Isolate every line in the data with the string "none" and copy it.
━━━━
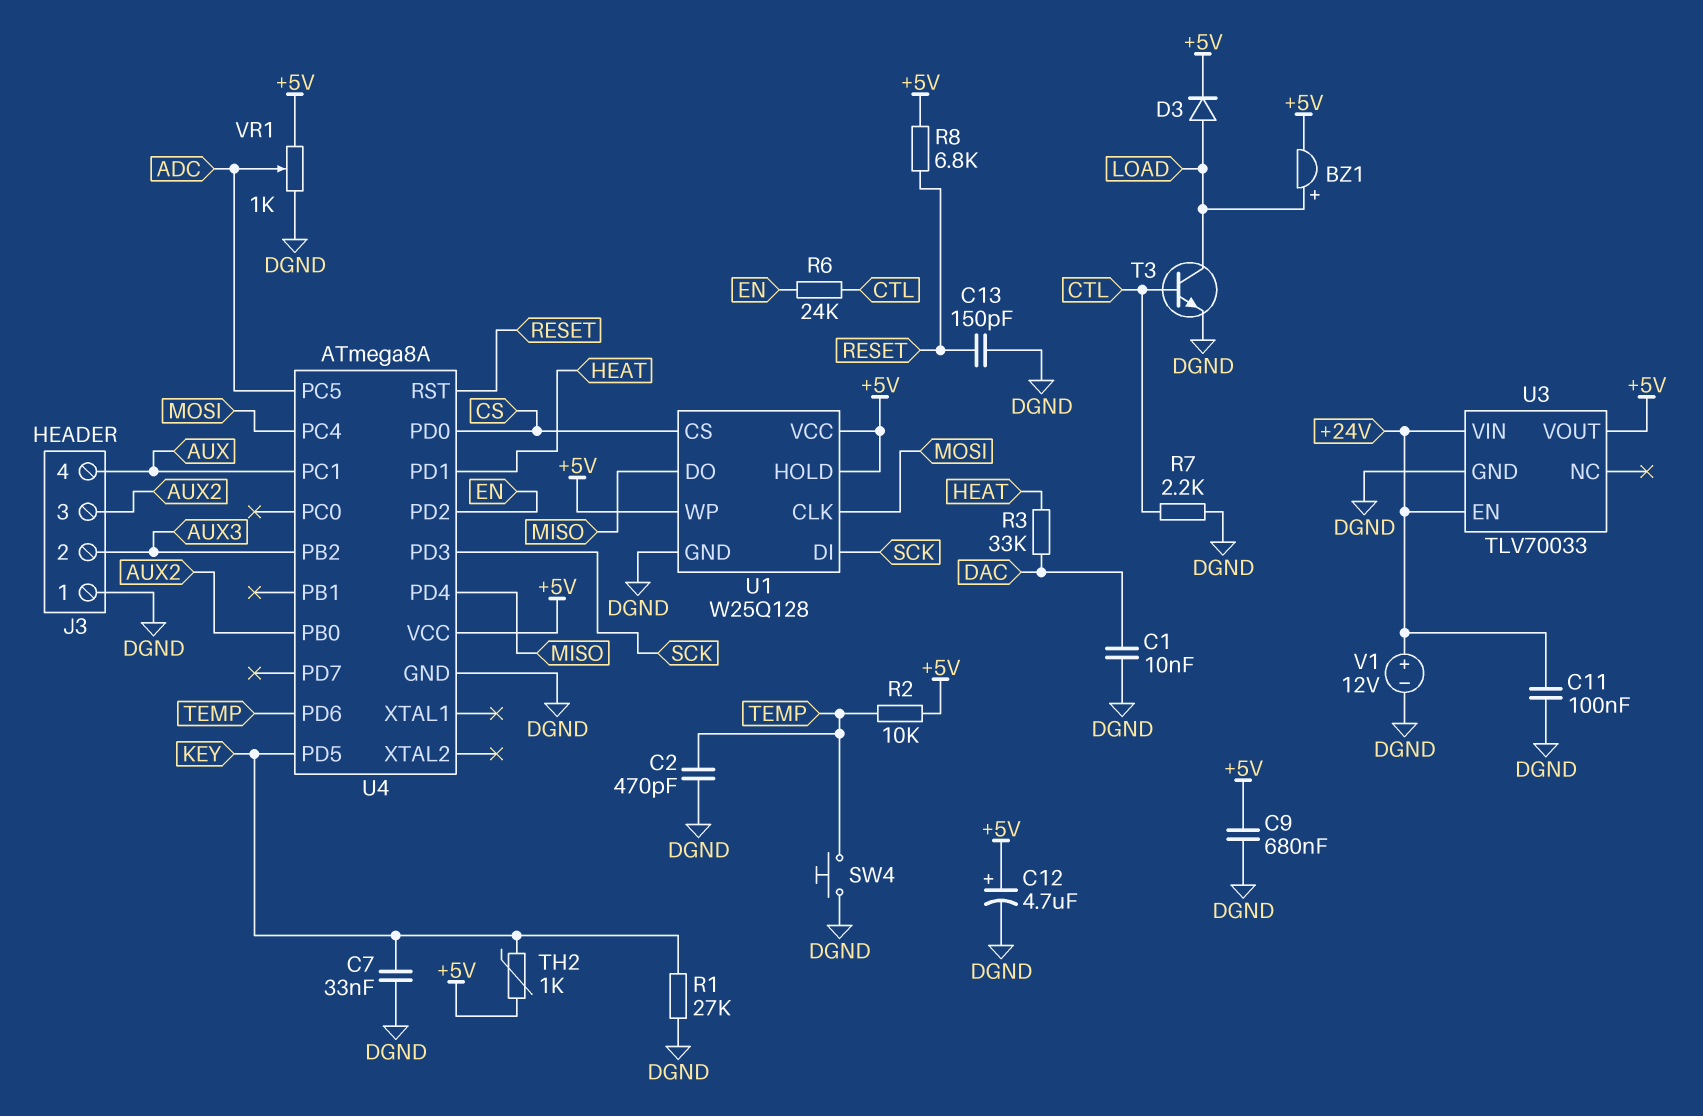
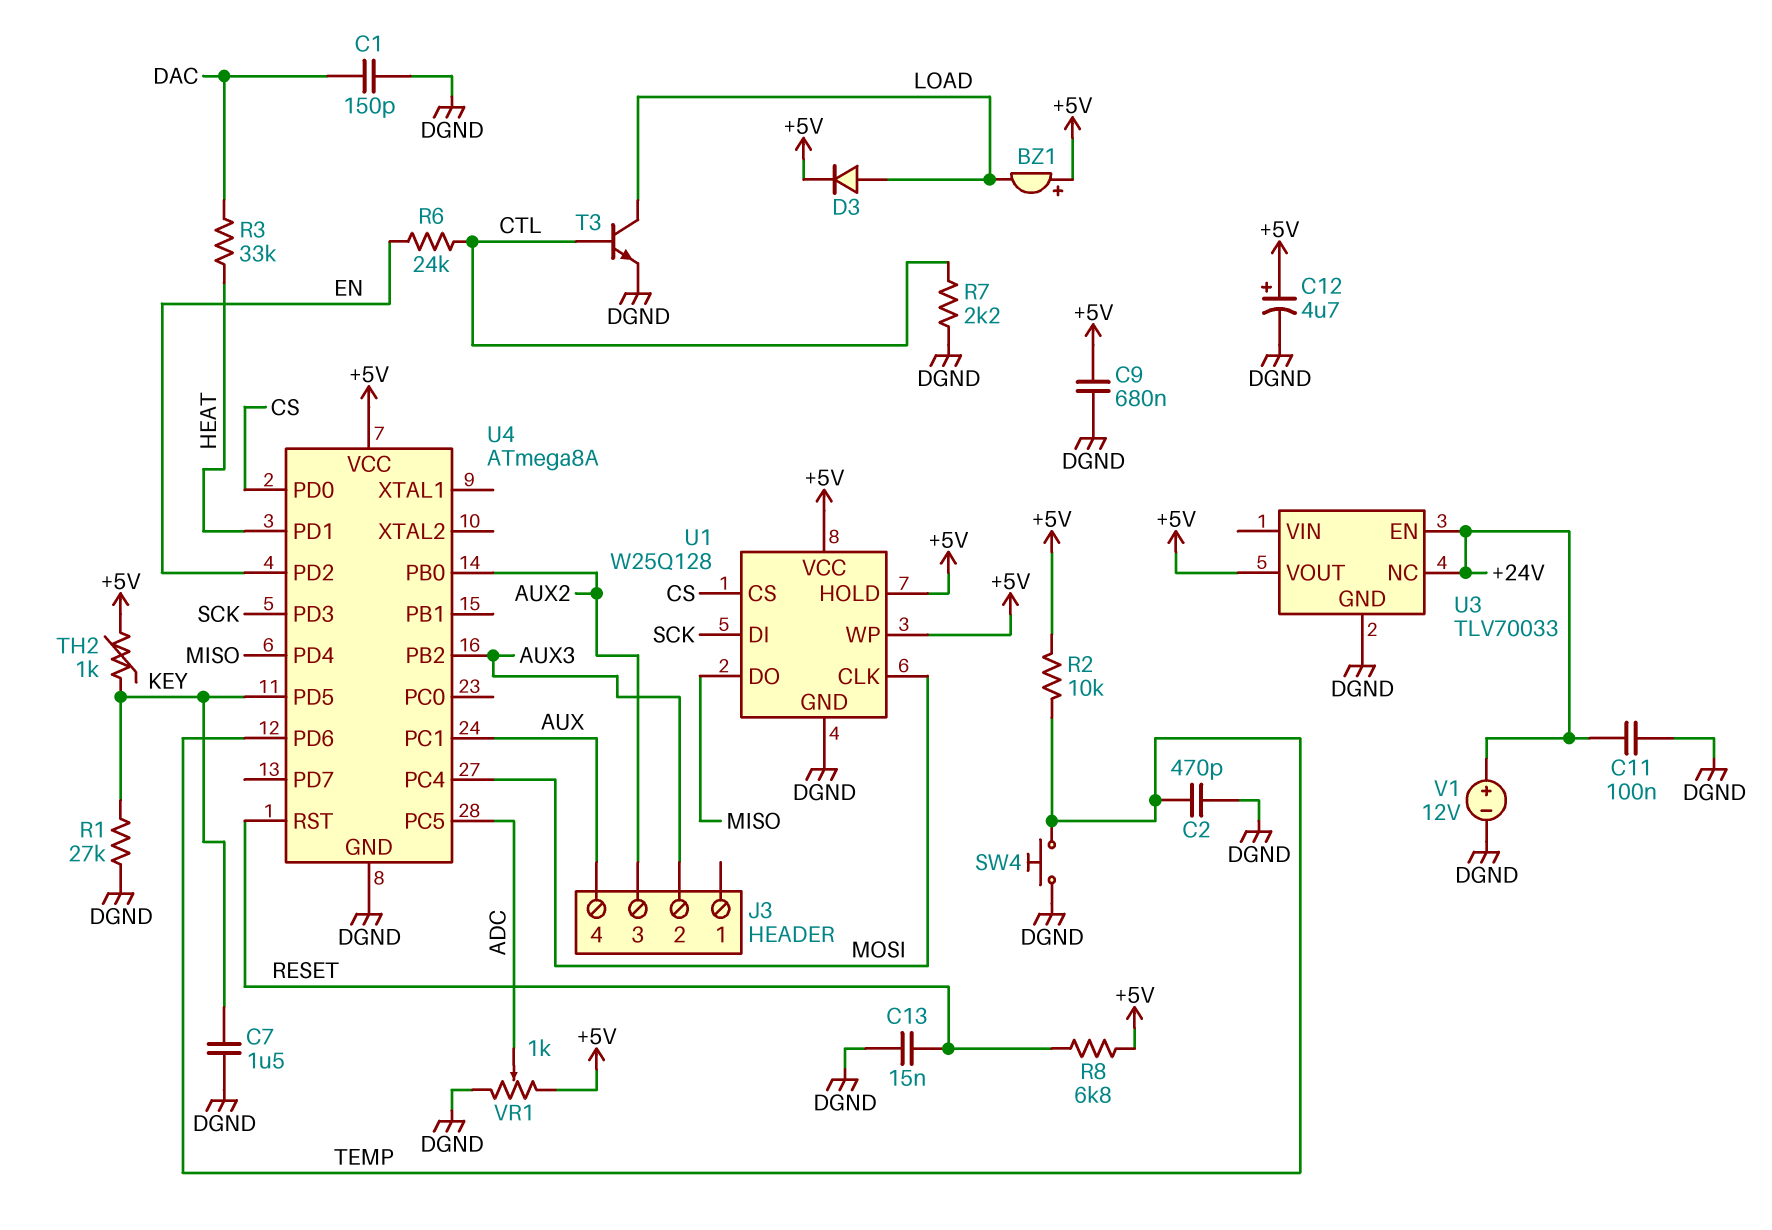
BZ1: buzzer (plus LOAD, minus +5V) -> buzzer (plus +5V, minus LOAD)
C1: 10nF (DAC, DGND) -> 150pF (DAC, DGND)
C7: 33nF (DGND, KEY) -> 1.5uF (DGND, KEY)
C13: 150pF (DGND, RESET) -> 15nF (DGND, RESET)
J3 pin 1: DGND -> none
U3 pin NC: none -> +24V
U3 pin VIN: +24V -> none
━━━━
_TASK SOLUTION_.
J3 pin 1: DGND -> none
U3 pin NC: none -> +24V
U3 pin VIN: +24V -> none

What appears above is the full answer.